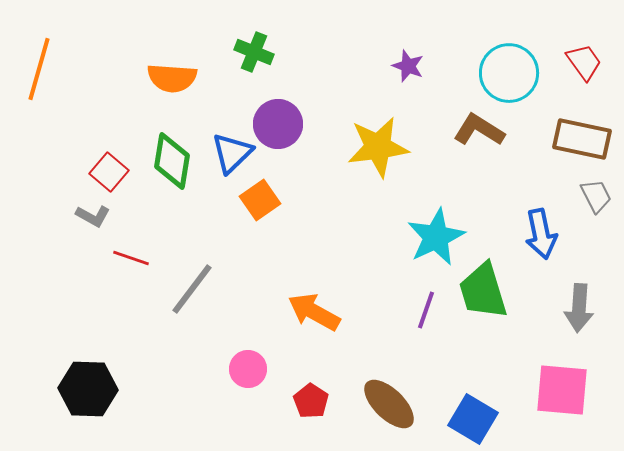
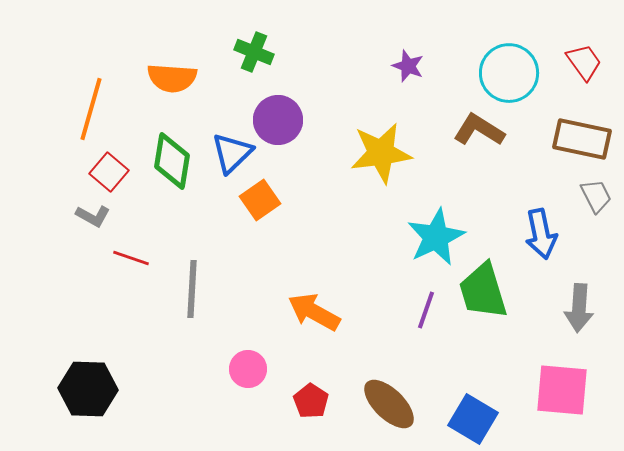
orange line: moved 52 px right, 40 px down
purple circle: moved 4 px up
yellow star: moved 3 px right, 6 px down
gray line: rotated 34 degrees counterclockwise
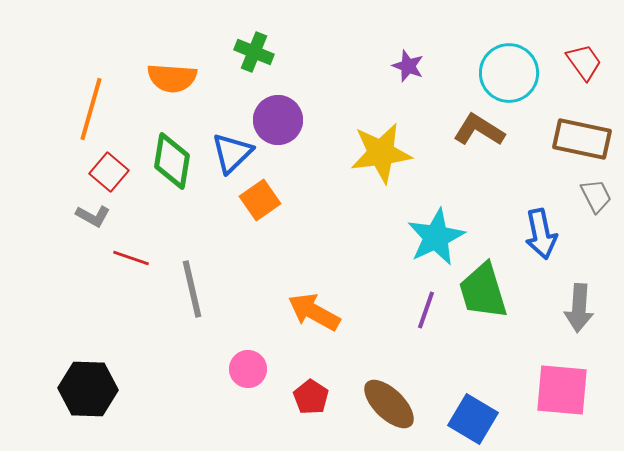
gray line: rotated 16 degrees counterclockwise
red pentagon: moved 4 px up
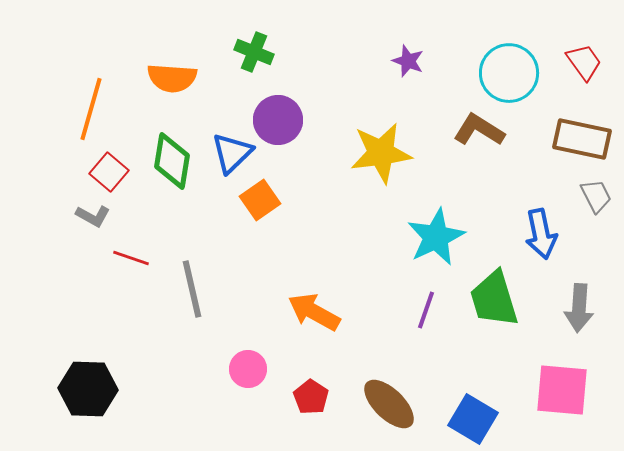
purple star: moved 5 px up
green trapezoid: moved 11 px right, 8 px down
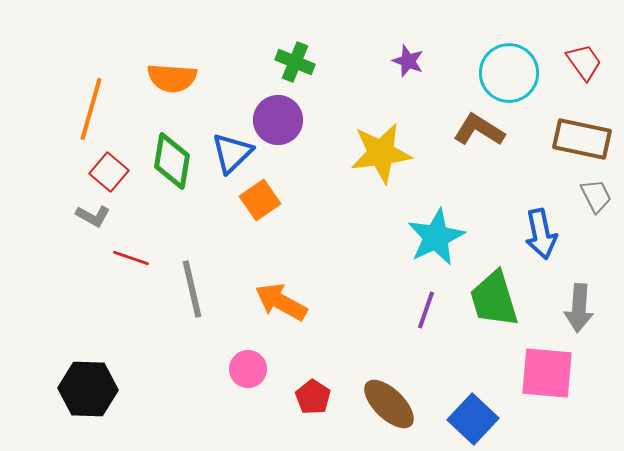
green cross: moved 41 px right, 10 px down
orange arrow: moved 33 px left, 10 px up
pink square: moved 15 px left, 17 px up
red pentagon: moved 2 px right
blue square: rotated 12 degrees clockwise
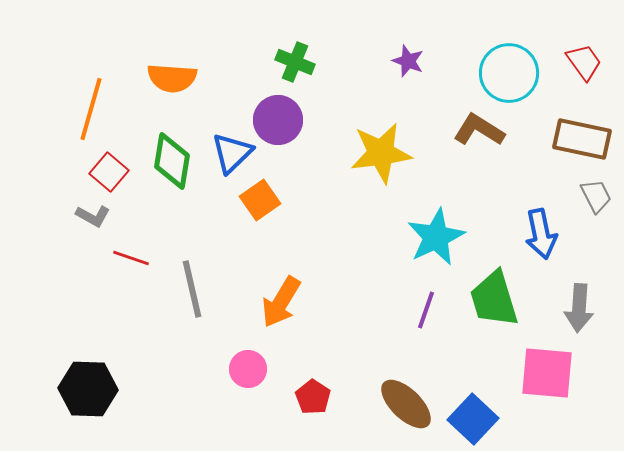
orange arrow: rotated 88 degrees counterclockwise
brown ellipse: moved 17 px right
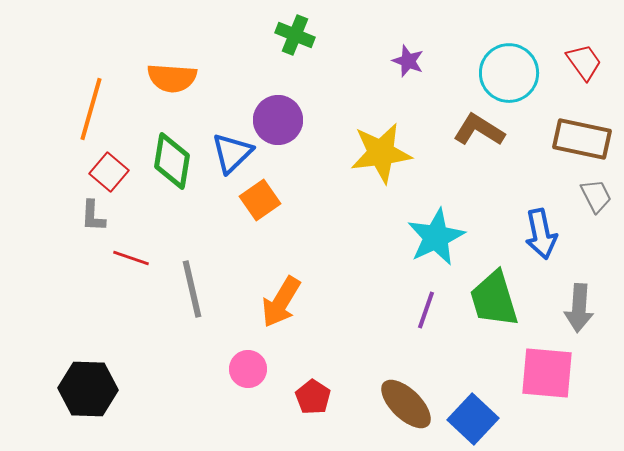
green cross: moved 27 px up
gray L-shape: rotated 64 degrees clockwise
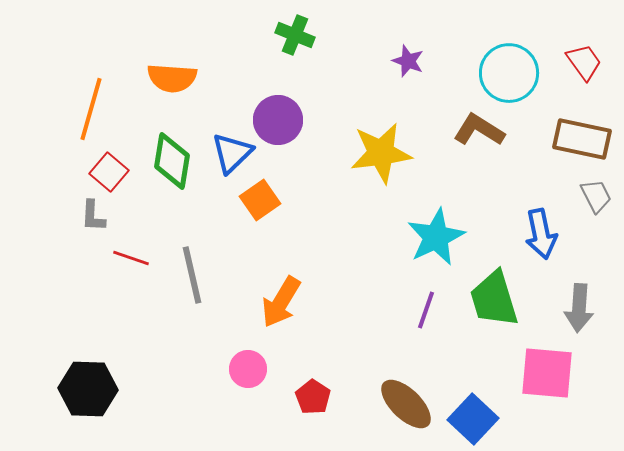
gray line: moved 14 px up
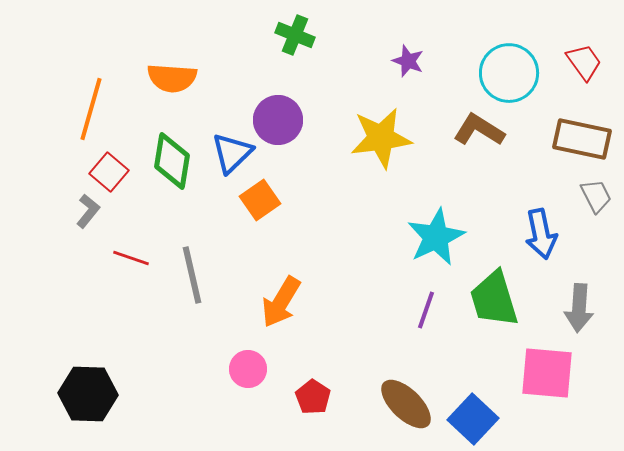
yellow star: moved 15 px up
gray L-shape: moved 5 px left, 5 px up; rotated 144 degrees counterclockwise
black hexagon: moved 5 px down
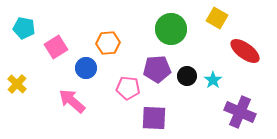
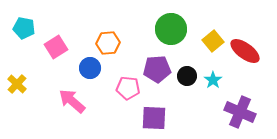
yellow square: moved 4 px left, 23 px down; rotated 20 degrees clockwise
blue circle: moved 4 px right
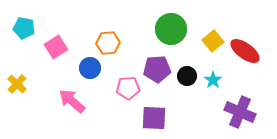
pink pentagon: rotated 10 degrees counterclockwise
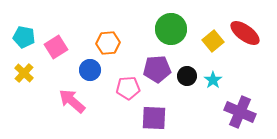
cyan pentagon: moved 9 px down
red ellipse: moved 18 px up
blue circle: moved 2 px down
yellow cross: moved 7 px right, 11 px up
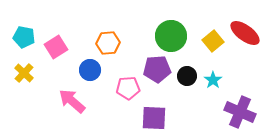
green circle: moved 7 px down
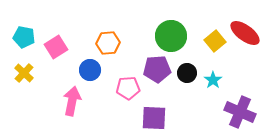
yellow square: moved 2 px right
black circle: moved 3 px up
pink arrow: rotated 60 degrees clockwise
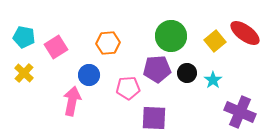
blue circle: moved 1 px left, 5 px down
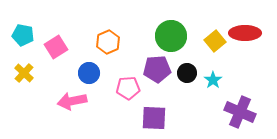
red ellipse: rotated 36 degrees counterclockwise
cyan pentagon: moved 1 px left, 2 px up
orange hexagon: moved 1 px up; rotated 20 degrees counterclockwise
blue circle: moved 2 px up
pink arrow: rotated 112 degrees counterclockwise
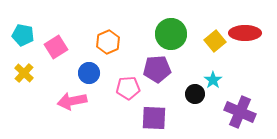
green circle: moved 2 px up
black circle: moved 8 px right, 21 px down
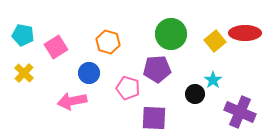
orange hexagon: rotated 20 degrees counterclockwise
pink pentagon: rotated 20 degrees clockwise
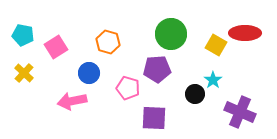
yellow square: moved 1 px right, 4 px down; rotated 20 degrees counterclockwise
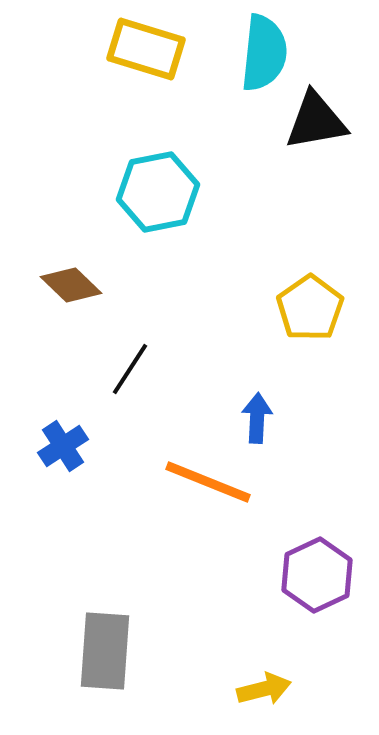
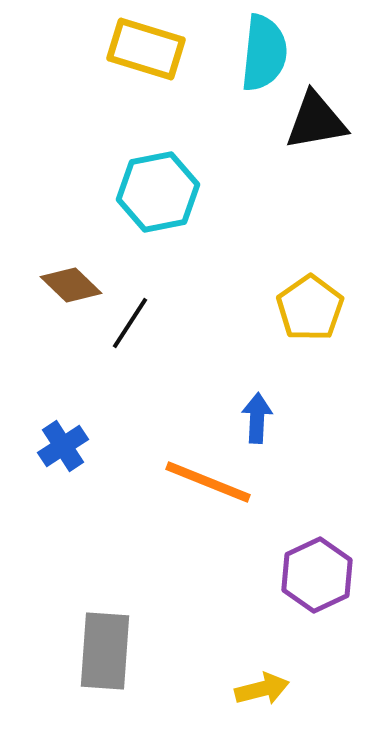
black line: moved 46 px up
yellow arrow: moved 2 px left
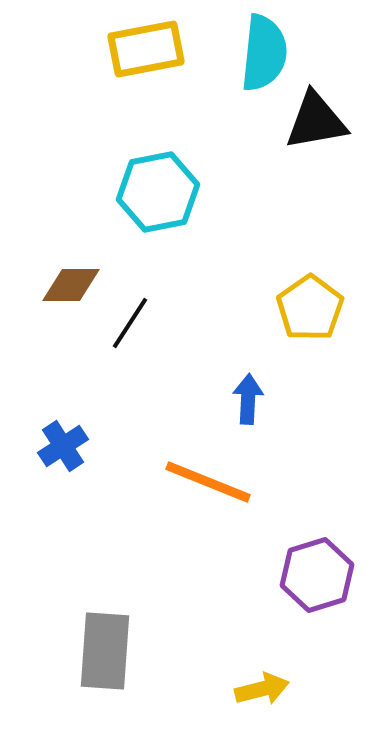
yellow rectangle: rotated 28 degrees counterclockwise
brown diamond: rotated 44 degrees counterclockwise
blue arrow: moved 9 px left, 19 px up
purple hexagon: rotated 8 degrees clockwise
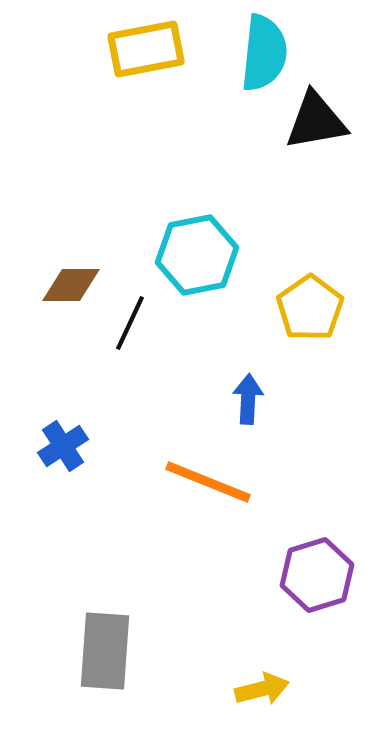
cyan hexagon: moved 39 px right, 63 px down
black line: rotated 8 degrees counterclockwise
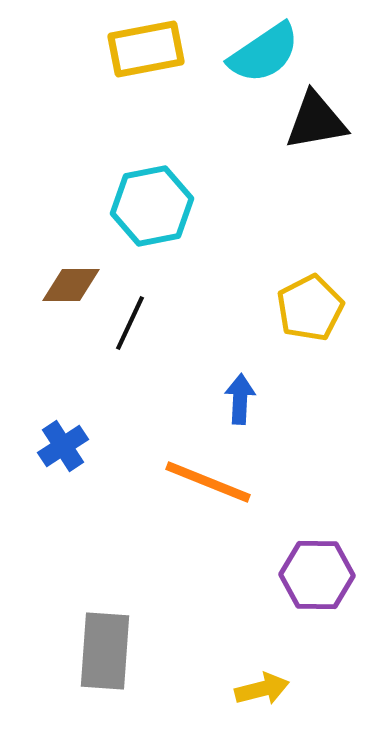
cyan semicircle: rotated 50 degrees clockwise
cyan hexagon: moved 45 px left, 49 px up
yellow pentagon: rotated 8 degrees clockwise
blue arrow: moved 8 px left
purple hexagon: rotated 18 degrees clockwise
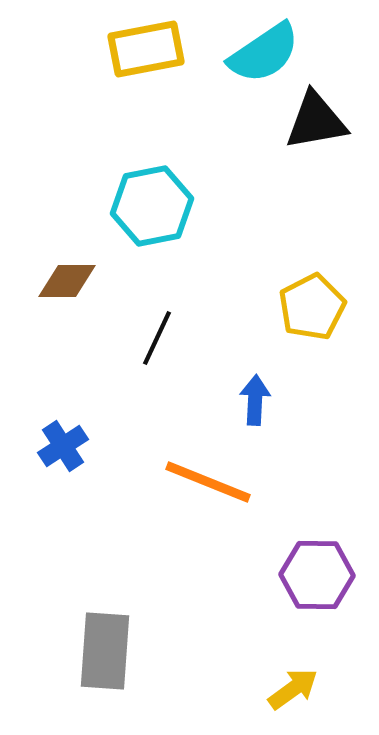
brown diamond: moved 4 px left, 4 px up
yellow pentagon: moved 2 px right, 1 px up
black line: moved 27 px right, 15 px down
blue arrow: moved 15 px right, 1 px down
yellow arrow: moved 31 px right; rotated 22 degrees counterclockwise
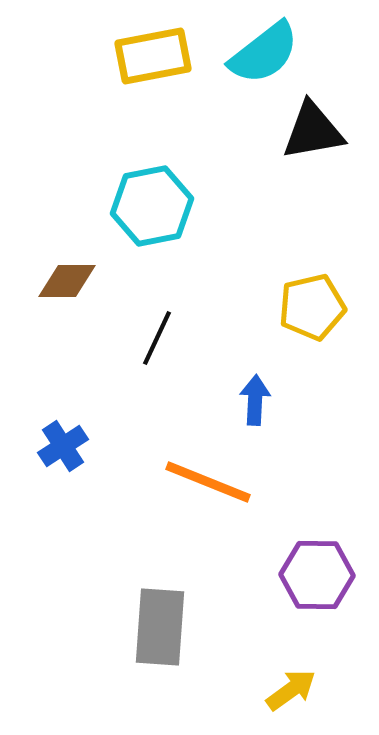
yellow rectangle: moved 7 px right, 7 px down
cyan semicircle: rotated 4 degrees counterclockwise
black triangle: moved 3 px left, 10 px down
yellow pentagon: rotated 14 degrees clockwise
gray rectangle: moved 55 px right, 24 px up
yellow arrow: moved 2 px left, 1 px down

----------

Work instructions :: Rewrite all of the records with every "rotated" replaced by "turned", changing nothing else and leaving the pictures out.

Response below ::
orange line: moved 52 px right, 40 px down
purple circle: moved 4 px up
yellow star: moved 3 px right, 6 px down
gray line: turned 34 degrees counterclockwise
gray line: turned 16 degrees counterclockwise
red pentagon: moved 4 px up
purple star: moved 5 px up
green trapezoid: moved 11 px right, 8 px down
green cross: moved 41 px right, 10 px down
orange arrow: moved 33 px left, 10 px up
pink square: moved 15 px left, 17 px up
red pentagon: moved 2 px right
blue square: turned 12 degrees clockwise
orange arrow: turned 88 degrees counterclockwise
brown ellipse: moved 17 px right
green cross: moved 27 px up
gray L-shape: turned 64 degrees clockwise
gray line: moved 14 px up
yellow star: moved 15 px up
gray L-shape: moved 5 px left, 5 px up; turned 144 degrees counterclockwise
black hexagon: moved 5 px down
yellow square: moved 4 px left, 23 px down; turned 20 degrees clockwise
blue circle: moved 4 px right
pink pentagon: turned 10 degrees counterclockwise
cyan pentagon: moved 9 px down
red ellipse: moved 18 px up
blue circle: moved 2 px down
yellow cross: moved 7 px right, 11 px up
green circle: moved 7 px down
yellow square: moved 2 px right
black circle: moved 3 px up
pink arrow: turned 60 degrees clockwise
blue circle: moved 1 px left, 5 px down
red ellipse: turned 36 degrees counterclockwise
cyan pentagon: moved 1 px left, 2 px up
orange hexagon: moved 1 px up; turned 20 degrees counterclockwise
blue circle: moved 2 px up
pink arrow: turned 112 degrees counterclockwise
green circle: moved 2 px up
black circle: moved 8 px right, 21 px down
orange hexagon: turned 20 degrees counterclockwise
pink pentagon: turned 20 degrees clockwise
yellow square: moved 1 px right, 4 px down; turned 20 degrees counterclockwise
black line: moved 46 px up
yellow arrow: moved 2 px left
yellow rectangle: turned 28 degrees counterclockwise
brown diamond: turned 44 degrees counterclockwise
blue arrow: moved 9 px left, 19 px up
purple hexagon: turned 8 degrees clockwise
cyan hexagon: moved 39 px right, 63 px down
black line: turned 8 degrees counterclockwise
cyan semicircle: turned 50 degrees clockwise
cyan hexagon: moved 45 px left, 49 px up
yellow pentagon: turned 8 degrees clockwise
blue arrow: moved 8 px left
purple hexagon: turned 18 degrees clockwise
brown diamond: moved 4 px left, 4 px up
yellow pentagon: moved 2 px right, 1 px up
black line: moved 27 px right, 15 px down
blue arrow: moved 15 px right, 1 px down
yellow arrow: moved 31 px right; turned 22 degrees counterclockwise
yellow rectangle: moved 7 px right, 7 px down
cyan semicircle: turned 4 degrees counterclockwise
black triangle: moved 3 px left, 10 px down
yellow pentagon: turned 14 degrees clockwise
gray rectangle: moved 55 px right, 24 px up
yellow arrow: moved 2 px left, 1 px down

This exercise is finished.